= Exercise requirements =
Rewrite the material below, putting "blank" in place of every "none" and leaving everything else unchanged.

##############################

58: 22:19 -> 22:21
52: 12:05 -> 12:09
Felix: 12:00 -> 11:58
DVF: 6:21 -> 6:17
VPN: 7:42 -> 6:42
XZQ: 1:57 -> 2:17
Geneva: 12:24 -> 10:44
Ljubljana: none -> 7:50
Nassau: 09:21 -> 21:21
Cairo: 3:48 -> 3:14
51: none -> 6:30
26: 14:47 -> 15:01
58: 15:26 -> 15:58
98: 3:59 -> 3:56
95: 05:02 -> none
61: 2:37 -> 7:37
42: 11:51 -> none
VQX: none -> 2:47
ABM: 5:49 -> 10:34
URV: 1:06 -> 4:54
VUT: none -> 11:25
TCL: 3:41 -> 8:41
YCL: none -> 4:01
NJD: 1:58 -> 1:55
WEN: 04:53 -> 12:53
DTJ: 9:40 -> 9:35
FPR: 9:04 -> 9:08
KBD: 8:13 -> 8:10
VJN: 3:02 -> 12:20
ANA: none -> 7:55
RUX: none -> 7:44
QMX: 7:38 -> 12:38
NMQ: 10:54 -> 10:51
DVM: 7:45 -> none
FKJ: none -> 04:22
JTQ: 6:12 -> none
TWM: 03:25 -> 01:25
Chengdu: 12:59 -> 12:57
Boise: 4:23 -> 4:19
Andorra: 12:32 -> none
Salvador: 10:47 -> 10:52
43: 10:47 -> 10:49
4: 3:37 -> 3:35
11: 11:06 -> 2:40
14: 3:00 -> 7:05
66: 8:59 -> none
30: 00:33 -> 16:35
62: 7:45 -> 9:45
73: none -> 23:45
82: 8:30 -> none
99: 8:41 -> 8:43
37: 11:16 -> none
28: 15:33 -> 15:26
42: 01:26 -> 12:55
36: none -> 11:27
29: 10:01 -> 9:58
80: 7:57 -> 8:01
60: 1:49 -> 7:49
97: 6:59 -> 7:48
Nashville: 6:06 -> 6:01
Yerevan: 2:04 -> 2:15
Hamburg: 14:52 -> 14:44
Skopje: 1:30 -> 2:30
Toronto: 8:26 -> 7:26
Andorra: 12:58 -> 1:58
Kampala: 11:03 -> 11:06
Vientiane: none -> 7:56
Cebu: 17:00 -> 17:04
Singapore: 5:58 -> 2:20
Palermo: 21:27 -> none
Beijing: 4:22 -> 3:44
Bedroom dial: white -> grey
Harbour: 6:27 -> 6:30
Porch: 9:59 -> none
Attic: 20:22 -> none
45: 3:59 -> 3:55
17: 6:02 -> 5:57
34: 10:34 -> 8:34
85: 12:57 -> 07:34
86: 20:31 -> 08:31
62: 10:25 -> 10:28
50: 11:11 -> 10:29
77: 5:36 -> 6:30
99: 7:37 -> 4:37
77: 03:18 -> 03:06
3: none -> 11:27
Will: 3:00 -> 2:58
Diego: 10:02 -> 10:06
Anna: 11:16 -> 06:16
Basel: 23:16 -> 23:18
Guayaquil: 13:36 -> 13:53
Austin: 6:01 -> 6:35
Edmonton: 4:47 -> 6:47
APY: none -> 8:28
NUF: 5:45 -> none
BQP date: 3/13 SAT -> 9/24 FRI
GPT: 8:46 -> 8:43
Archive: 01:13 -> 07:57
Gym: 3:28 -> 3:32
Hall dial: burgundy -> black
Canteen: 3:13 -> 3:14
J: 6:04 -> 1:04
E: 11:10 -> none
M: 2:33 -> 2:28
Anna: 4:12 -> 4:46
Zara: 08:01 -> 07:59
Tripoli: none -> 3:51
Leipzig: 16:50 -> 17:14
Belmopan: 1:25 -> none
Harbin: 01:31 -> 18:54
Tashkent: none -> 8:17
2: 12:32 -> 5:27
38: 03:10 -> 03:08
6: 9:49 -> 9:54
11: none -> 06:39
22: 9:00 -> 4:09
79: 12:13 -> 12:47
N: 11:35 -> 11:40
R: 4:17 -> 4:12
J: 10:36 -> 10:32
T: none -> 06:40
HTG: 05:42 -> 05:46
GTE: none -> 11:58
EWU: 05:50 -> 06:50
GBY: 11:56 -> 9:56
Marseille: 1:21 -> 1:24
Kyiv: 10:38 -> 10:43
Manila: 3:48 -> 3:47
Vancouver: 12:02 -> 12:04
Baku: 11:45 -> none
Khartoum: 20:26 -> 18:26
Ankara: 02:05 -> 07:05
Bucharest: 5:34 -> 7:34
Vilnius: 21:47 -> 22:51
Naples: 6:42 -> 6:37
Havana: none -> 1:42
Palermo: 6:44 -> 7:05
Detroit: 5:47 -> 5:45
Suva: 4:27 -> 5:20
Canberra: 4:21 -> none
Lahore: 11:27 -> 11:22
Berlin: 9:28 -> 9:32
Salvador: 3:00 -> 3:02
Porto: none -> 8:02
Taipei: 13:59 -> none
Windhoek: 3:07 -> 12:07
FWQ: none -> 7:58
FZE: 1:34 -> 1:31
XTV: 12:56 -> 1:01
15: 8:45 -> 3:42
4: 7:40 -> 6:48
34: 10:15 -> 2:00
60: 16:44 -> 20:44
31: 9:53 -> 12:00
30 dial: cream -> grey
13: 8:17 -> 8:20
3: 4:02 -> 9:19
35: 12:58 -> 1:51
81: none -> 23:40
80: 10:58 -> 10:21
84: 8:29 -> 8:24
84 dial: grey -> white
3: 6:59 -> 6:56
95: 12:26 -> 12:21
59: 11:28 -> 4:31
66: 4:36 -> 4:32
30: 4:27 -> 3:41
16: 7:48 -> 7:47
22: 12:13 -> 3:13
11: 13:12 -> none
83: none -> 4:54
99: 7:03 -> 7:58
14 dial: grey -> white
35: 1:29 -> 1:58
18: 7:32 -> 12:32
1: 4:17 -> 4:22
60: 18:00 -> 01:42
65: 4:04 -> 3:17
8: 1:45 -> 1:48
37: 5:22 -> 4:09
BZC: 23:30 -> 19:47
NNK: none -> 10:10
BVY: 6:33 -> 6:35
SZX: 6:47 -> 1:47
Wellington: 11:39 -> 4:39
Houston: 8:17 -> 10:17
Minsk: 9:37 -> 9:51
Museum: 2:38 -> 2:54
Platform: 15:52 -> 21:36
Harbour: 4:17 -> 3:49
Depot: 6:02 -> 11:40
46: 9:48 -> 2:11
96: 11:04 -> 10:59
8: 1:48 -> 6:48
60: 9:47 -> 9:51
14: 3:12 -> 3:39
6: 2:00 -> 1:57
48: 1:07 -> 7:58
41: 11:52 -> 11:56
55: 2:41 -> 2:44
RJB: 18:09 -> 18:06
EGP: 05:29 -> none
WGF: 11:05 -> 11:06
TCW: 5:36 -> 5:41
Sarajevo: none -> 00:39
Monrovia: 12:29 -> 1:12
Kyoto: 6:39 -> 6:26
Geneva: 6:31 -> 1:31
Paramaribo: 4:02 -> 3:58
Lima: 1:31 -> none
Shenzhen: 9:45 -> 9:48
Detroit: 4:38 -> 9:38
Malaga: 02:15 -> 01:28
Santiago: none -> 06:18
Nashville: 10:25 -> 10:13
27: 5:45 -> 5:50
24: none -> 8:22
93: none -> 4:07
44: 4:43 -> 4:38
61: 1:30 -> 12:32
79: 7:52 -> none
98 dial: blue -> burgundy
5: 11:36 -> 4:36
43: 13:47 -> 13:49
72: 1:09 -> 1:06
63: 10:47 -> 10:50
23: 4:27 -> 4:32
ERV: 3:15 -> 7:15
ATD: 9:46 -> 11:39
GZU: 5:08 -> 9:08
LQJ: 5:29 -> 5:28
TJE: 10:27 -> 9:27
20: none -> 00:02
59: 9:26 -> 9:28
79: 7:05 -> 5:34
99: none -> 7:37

##############################

= Task output =
58: 22:19 -> 22:21
52: 12:05 -> 12:09
Felix: 12:00 -> 11:58
DVF: 6:21 -> 6:17
VPN: 7:42 -> 6:42
XZQ: 1:57 -> 2:17
Geneva: 12:24 -> 10:44
Ljubljana: blank -> 7:50
Nassau: 09:21 -> 21:21
Cairo: 3:48 -> 3:14
51: blank -> 6:30
26: 14:47 -> 15:01
58: 15:26 -> 15:58
98: 3:59 -> 3:56
95: 05:02 -> blank
61: 2:37 -> 7:37
42: 11:51 -> blank
VQX: blank -> 2:47
ABM: 5:49 -> 10:34
URV: 1:06 -> 4:54
VUT: blank -> 11:25
TCL: 3:41 -> 8:41
YCL: blank -> 4:01
NJD: 1:58 -> 1:55
WEN: 04:53 -> 12:53
DTJ: 9:40 -> 9:35
FPR: 9:04 -> 9:08
KBD: 8:13 -> 8:10
VJN: 3:02 -> 12:20
ANA: blank -> 7:55
RUX: blank -> 7:44
QMX: 7:38 -> 12:38
NMQ: 10:54 -> 10:51
DVM: 7:45 -> blank
FKJ: blank -> 04:22
JTQ: 6:12 -> blank
TWM: 03:25 -> 01:25
Chengdu: 12:59 -> 12:57
Boise: 4:23 -> 4:19
Andorra: 12:32 -> blank
Salvador: 10:47 -> 10:52
43: 10:47 -> 10:49
4: 3:37 -> 3:35
11: 11:06 -> 2:40
14: 3:00 -> 7:05
66: 8:59 -> blank
30: 00:33 -> 16:35
62: 7:45 -> 9:45
73: blank -> 23:45
82: 8:30 -> blank
99: 8:41 -> 8:43
37: 11:16 -> blank
28: 15:33 -> 15:26
42: 01:26 -> 12:55
36: blank -> 11:27
29: 10:01 -> 9:58
80: 7:57 -> 8:01
60: 1:49 -> 7:49
97: 6:59 -> 7:48
Nashville: 6:06 -> 6:01
Yerevan: 2:04 -> 2:15
Hamburg: 14:52 -> 14:44
Skopje: 1:30 -> 2:30
Toronto: 8:26 -> 7:26
Andorra: 12:58 -> 1:58
Kampala: 11:03 -> 11:06
Vientiane: blank -> 7:56
Cebu: 17:00 -> 17:04
Singapore: 5:58 -> 2:20
Palermo: 21:27 -> blank
Beijing: 4:22 -> 3:44
Bedroom dial: white -> grey
Harbour: 6:27 -> 6:30
Porch: 9:59 -> blank
Attic: 20:22 -> blank
45: 3:59 -> 3:55
17: 6:02 -> 5:57
34: 10:34 -> 8:34
85: 12:57 -> 07:34
86: 20:31 -> 08:31
62: 10:25 -> 10:28
50: 11:11 -> 10:29
77: 5:36 -> 6:30
99: 7:37 -> 4:37
77: 03:18 -> 03:06
3: blank -> 11:27
Will: 3:00 -> 2:58
Diego: 10:02 -> 10:06
Anna: 11:16 -> 06:16
Basel: 23:16 -> 23:18
Guayaquil: 13:36 -> 13:53
Austin: 6:01 -> 6:35
Edmonton: 4:47 -> 6:47
APY: blank -> 8:28
NUF: 5:45 -> blank
BQP date: 3/13 SAT -> 9/24 FRI
GPT: 8:46 -> 8:43
Archive: 01:13 -> 07:57
Gym: 3:28 -> 3:32
Hall dial: burgundy -> black
Canteen: 3:13 -> 3:14
J: 6:04 -> 1:04
E: 11:10 -> blank
M: 2:33 -> 2:28
Anna: 4:12 -> 4:46
Zara: 08:01 -> 07:59
Tripoli: blank -> 3:51
Leipzig: 16:50 -> 17:14
Belmopan: 1:25 -> blank
Harbin: 01:31 -> 18:54
Tashkent: blank -> 8:17
2: 12:32 -> 5:27
38: 03:10 -> 03:08
6: 9:49 -> 9:54
11: blank -> 06:39
22: 9:00 -> 4:09
79: 12:13 -> 12:47
N: 11:35 -> 11:40
R: 4:17 -> 4:12
J: 10:36 -> 10:32
T: blank -> 06:40
HTG: 05:42 -> 05:46
GTE: blank -> 11:58
EWU: 05:50 -> 06:50
GBY: 11:56 -> 9:56
Marseille: 1:21 -> 1:24
Kyiv: 10:38 -> 10:43
Manila: 3:48 -> 3:47
Vancouver: 12:02 -> 12:04
Baku: 11:45 -> blank
Khartoum: 20:26 -> 18:26
Ankara: 02:05 -> 07:05
Bucharest: 5:34 -> 7:34
Vilnius: 21:47 -> 22:51
Naples: 6:42 -> 6:37
Havana: blank -> 1:42
Palermo: 6:44 -> 7:05
Detroit: 5:47 -> 5:45
Suva: 4:27 -> 5:20
Canberra: 4:21 -> blank
Lahore: 11:27 -> 11:22
Berlin: 9:28 -> 9:32
Salvador: 3:00 -> 3:02
Porto: blank -> 8:02
Taipei: 13:59 -> blank
Windhoek: 3:07 -> 12:07
FWQ: blank -> 7:58
FZE: 1:34 -> 1:31
XTV: 12:56 -> 1:01
15: 8:45 -> 3:42
4: 7:40 -> 6:48
34: 10:15 -> 2:00
60: 16:44 -> 20:44
31: 9:53 -> 12:00
30 dial: cream -> grey
13: 8:17 -> 8:20
3: 4:02 -> 9:19
35: 12:58 -> 1:51
81: blank -> 23:40
80: 10:58 -> 10:21
84: 8:29 -> 8:24
84 dial: grey -> white
3: 6:59 -> 6:56
95: 12:26 -> 12:21
59: 11:28 -> 4:31
66: 4:36 -> 4:32
30: 4:27 -> 3:41
16: 7:48 -> 7:47
22: 12:13 -> 3:13
11: 13:12 -> blank
83: blank -> 4:54
99: 7:03 -> 7:58
14 dial: grey -> white
35: 1:29 -> 1:58
18: 7:32 -> 12:32
1: 4:17 -> 4:22
60: 18:00 -> 01:42
65: 4:04 -> 3:17
8: 1:45 -> 1:48
37: 5:22 -> 4:09
BZC: 23:30 -> 19:47
NNK: blank -> 10:10
BVY: 6:33 -> 6:35
SZX: 6:47 -> 1:47
Wellington: 11:39 -> 4:39
Houston: 8:17 -> 10:17
Minsk: 9:37 -> 9:51
Museum: 2:38 -> 2:54
Platform: 15:52 -> 21:36
Harbour: 4:17 -> 3:49
Depot: 6:02 -> 11:40
46: 9:48 -> 2:11
96: 11:04 -> 10:59
8: 1:48 -> 6:48
60: 9:47 -> 9:51
14: 3:12 -> 3:39
6: 2:00 -> 1:57
48: 1:07 -> 7:58
41: 11:52 -> 11:56
55: 2:41 -> 2:44
RJB: 18:09 -> 18:06
EGP: 05:29 -> blank
WGF: 11:05 -> 11:06
TCW: 5:36 -> 5:41
Sarajevo: blank -> 00:39
Monrovia: 12:29 -> 1:12
Kyoto: 6:39 -> 6:26
Geneva: 6:31 -> 1:31
Paramaribo: 4:02 -> 3:58
Lima: 1:31 -> blank
Shenzhen: 9:45 -> 9:48
Detroit: 4:38 -> 9:38
Malaga: 02:15 -> 01:28
Santiago: blank -> 06:18
Nashville: 10:25 -> 10:13
27: 5:45 -> 5:50
24: blank -> 8:22
93: blank -> 4:07
44: 4:43 -> 4:38
61: 1:30 -> 12:32
79: 7:52 -> blank
98 dial: blue -> burgundy
5: 11:36 -> 4:36
43: 13:47 -> 13:49
72: 1:09 -> 1:06
63: 10:47 -> 10:50
23: 4:27 -> 4:32
ERV: 3:15 -> 7:15
ATD: 9:46 -> 11:39
GZU: 5:08 -> 9:08
LQJ: 5:29 -> 5:28
TJE: 10:27 -> 9:27
20: blank -> 00:02
59: 9:26 -> 9:28
79: 7:05 -> 5:34
99: blank -> 7:37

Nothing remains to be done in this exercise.